┌──

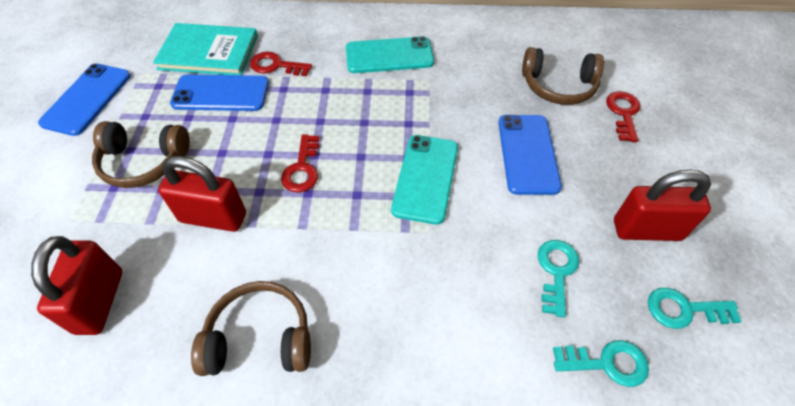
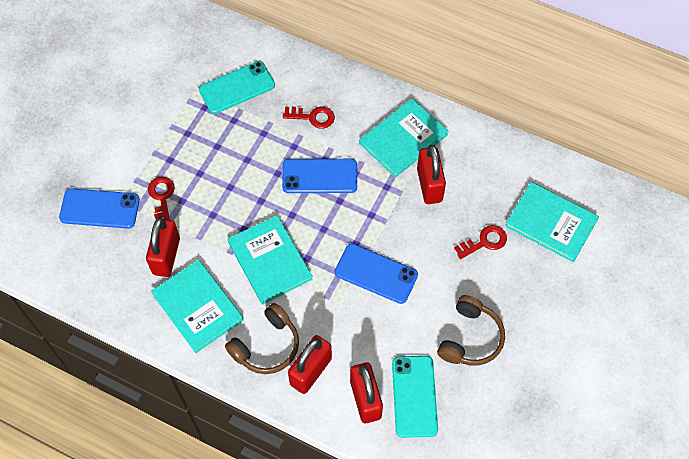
brown headphones: 3 -> 2
red padlock: 3 -> 4
turquoise book: 1 -> 4
turquoise key: 3 -> 0

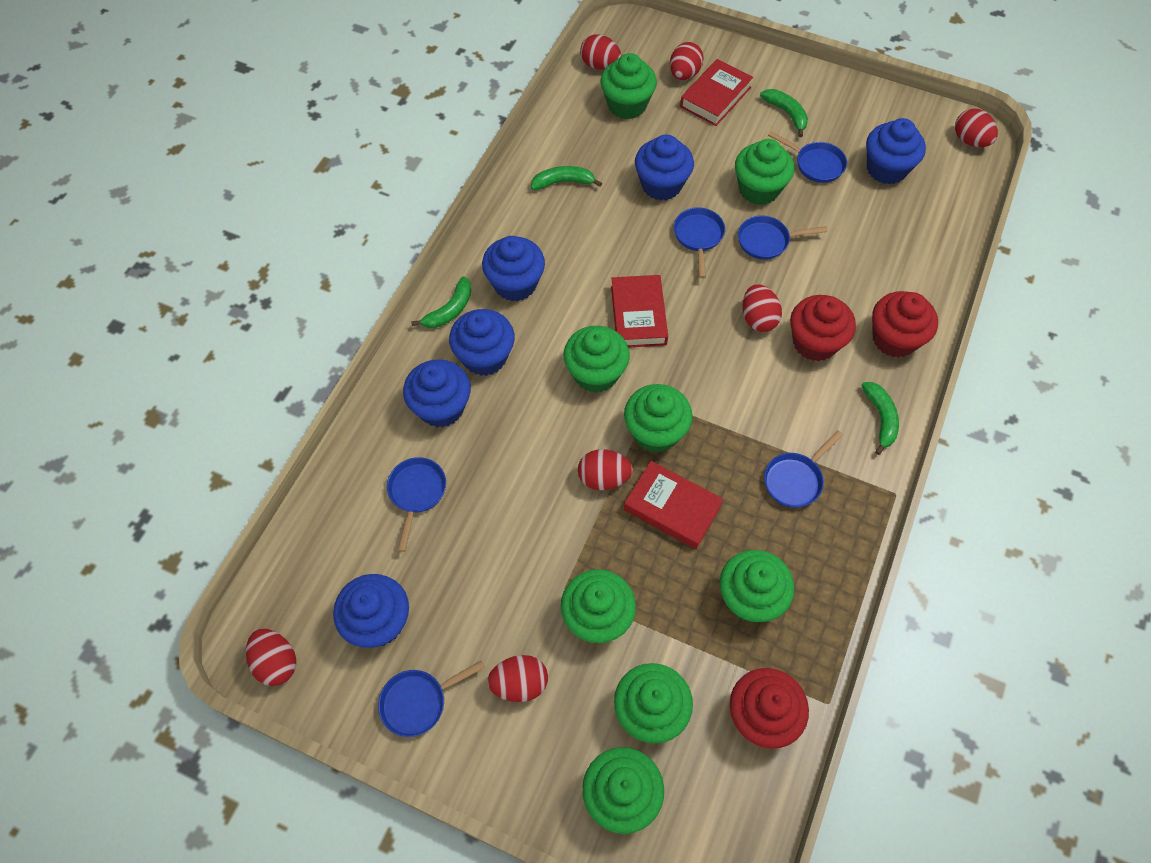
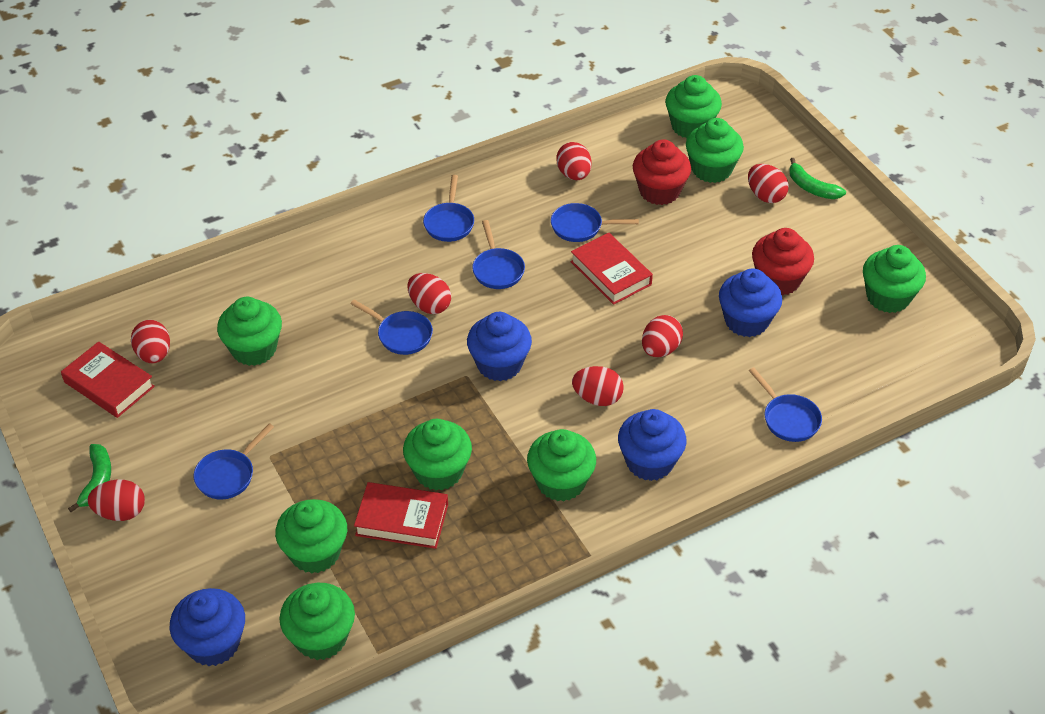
blue cupcake: 6 -> 4
green banana: 4 -> 2
red cupcake: 3 -> 2

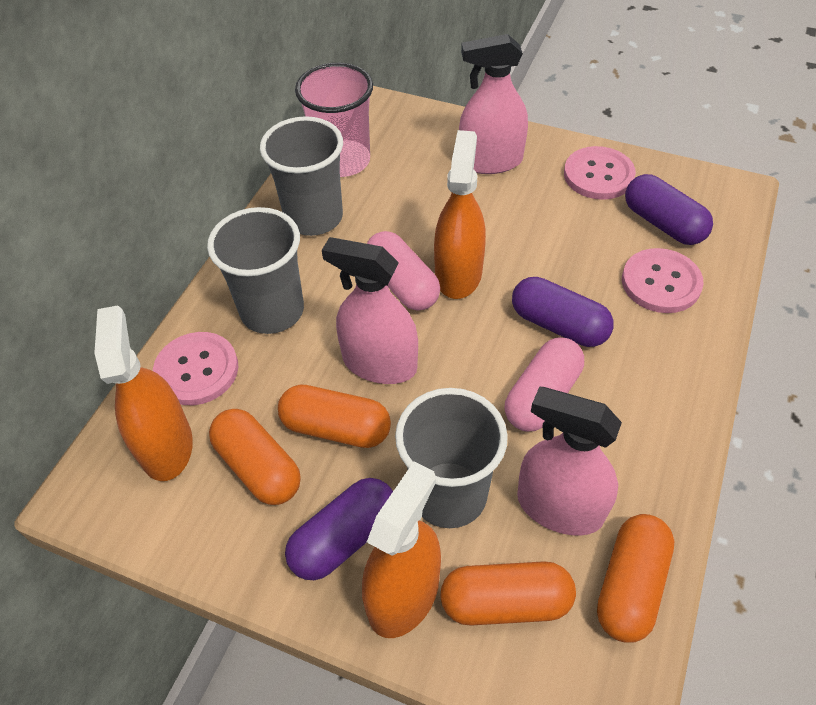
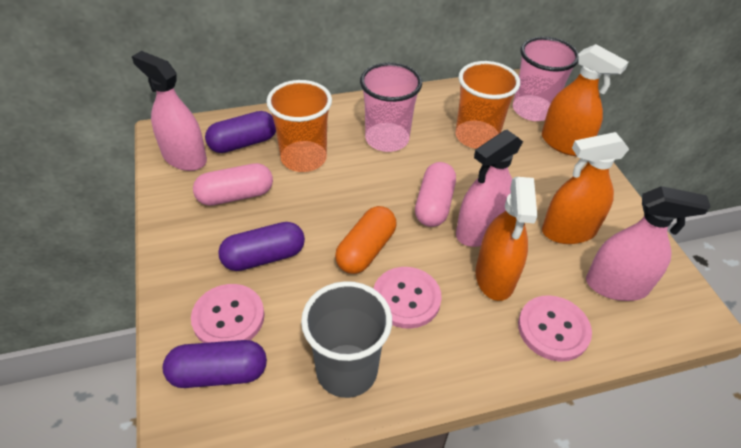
grey cup: 3 -> 1
orange capsule: 4 -> 1
orange cup: 0 -> 2
pink cup: 1 -> 2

└──

DESCRIPTION OF THE TASK: Copy only this, please: the line with "blue cupcake: 6 -> 4" and every line after it through the end of the data, with no pictures.

PROBLEM SOLUTION:
blue cupcake: 6 -> 4
green banana: 4 -> 2
red cupcake: 3 -> 2

grey cup: 3 -> 1
orange capsule: 4 -> 1
orange cup: 0 -> 2
pink cup: 1 -> 2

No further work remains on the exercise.